■ **To be done**
Lay out the stretch of records from the line containing "recurrent [74, 291]" through the line containing "panicked (259, 308)" as a two-column CSV with the columns input and output, one row for each input paired with its output. Put each field in quotation marks and replace any line breaks with spaces.

■ **Collected data**
— start —
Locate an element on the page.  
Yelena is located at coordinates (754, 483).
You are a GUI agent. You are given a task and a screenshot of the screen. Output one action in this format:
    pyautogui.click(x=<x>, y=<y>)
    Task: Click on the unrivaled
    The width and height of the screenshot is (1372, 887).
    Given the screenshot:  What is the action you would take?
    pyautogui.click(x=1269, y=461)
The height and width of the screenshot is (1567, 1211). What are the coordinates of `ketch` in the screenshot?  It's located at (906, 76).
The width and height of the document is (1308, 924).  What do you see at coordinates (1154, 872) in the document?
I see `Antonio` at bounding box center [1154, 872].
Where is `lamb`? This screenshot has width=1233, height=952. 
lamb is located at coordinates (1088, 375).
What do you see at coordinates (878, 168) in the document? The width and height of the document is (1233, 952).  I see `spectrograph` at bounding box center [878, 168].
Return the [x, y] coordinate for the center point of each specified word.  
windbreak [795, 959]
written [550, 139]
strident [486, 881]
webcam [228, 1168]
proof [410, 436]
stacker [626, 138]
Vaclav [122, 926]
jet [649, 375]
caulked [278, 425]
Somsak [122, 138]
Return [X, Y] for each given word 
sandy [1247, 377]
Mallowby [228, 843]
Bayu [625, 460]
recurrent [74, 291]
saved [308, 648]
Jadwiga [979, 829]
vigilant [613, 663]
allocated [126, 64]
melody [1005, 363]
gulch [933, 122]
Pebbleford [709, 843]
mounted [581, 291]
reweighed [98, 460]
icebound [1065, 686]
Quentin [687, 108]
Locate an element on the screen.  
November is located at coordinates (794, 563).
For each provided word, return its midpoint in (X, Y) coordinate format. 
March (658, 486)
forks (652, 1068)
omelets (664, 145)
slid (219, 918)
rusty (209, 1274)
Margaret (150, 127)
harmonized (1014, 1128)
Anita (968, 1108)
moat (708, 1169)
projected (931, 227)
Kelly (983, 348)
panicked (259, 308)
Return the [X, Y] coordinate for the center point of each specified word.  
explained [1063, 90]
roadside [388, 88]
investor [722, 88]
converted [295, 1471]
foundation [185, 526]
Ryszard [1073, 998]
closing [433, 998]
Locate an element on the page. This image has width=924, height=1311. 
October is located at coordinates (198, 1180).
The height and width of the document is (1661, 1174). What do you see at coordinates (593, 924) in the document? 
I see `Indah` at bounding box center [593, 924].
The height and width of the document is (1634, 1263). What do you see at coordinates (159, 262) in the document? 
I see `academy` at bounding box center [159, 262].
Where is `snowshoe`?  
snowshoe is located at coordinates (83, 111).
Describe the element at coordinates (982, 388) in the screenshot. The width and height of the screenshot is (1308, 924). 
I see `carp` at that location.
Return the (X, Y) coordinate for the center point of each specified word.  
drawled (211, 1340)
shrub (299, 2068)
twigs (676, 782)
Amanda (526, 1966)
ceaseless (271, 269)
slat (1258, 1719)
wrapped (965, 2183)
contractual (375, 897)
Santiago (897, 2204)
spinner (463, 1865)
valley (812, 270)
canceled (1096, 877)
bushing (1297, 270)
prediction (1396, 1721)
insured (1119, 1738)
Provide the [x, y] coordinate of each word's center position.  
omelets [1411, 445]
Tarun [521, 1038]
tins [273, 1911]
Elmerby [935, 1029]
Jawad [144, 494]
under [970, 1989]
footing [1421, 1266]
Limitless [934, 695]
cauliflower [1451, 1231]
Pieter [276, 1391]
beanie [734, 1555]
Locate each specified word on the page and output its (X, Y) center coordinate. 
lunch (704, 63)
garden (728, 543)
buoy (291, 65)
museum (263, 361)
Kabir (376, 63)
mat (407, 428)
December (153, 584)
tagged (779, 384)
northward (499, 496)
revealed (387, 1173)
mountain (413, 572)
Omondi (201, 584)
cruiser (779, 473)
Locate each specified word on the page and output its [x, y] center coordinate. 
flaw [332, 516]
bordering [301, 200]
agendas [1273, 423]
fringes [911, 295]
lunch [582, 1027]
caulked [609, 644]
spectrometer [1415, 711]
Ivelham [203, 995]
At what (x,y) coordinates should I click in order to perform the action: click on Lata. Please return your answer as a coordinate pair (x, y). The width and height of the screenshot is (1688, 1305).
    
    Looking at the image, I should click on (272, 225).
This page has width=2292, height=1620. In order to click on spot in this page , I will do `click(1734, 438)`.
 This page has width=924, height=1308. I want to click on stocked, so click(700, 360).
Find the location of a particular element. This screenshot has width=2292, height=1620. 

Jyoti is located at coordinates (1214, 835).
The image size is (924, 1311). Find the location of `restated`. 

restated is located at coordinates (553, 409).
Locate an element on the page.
— end —
■ **Full solution**
input,output
"recurrent","[74, 291]"
"saved","[308, 648]"
"Jadwiga","[979, 829]"
"vigilant","[613, 663]"
"allocated","[126, 64]"
"melody","[1005, 363]"
"gulch","[933, 122]"
"Pebbleford","[709, 843]"
"mounted","[581, 291]"
"reweighed","[98, 460]"
"icebound","[1065, 686]"
"Quentin","[687, 108]"
"Locate an element on the screen.","November is located at coordinates (794, 563)."
"For each provided word, return its midpoint in (X, Y) coordinate format. March","(658, 486)"
"forks","(652, 1068)"
"omelets","(664, 145)"
"slid","(219, 918)"
"rusty","(209, 1274)"
"Margaret","(150, 127)"
"harmonized","(1014, 1128)"
"Anita","(968, 1108)"
"moat","(708, 1169)"
"projected","(931, 227)"
"Kelly","(983, 348)"
"panicked","(259, 308)"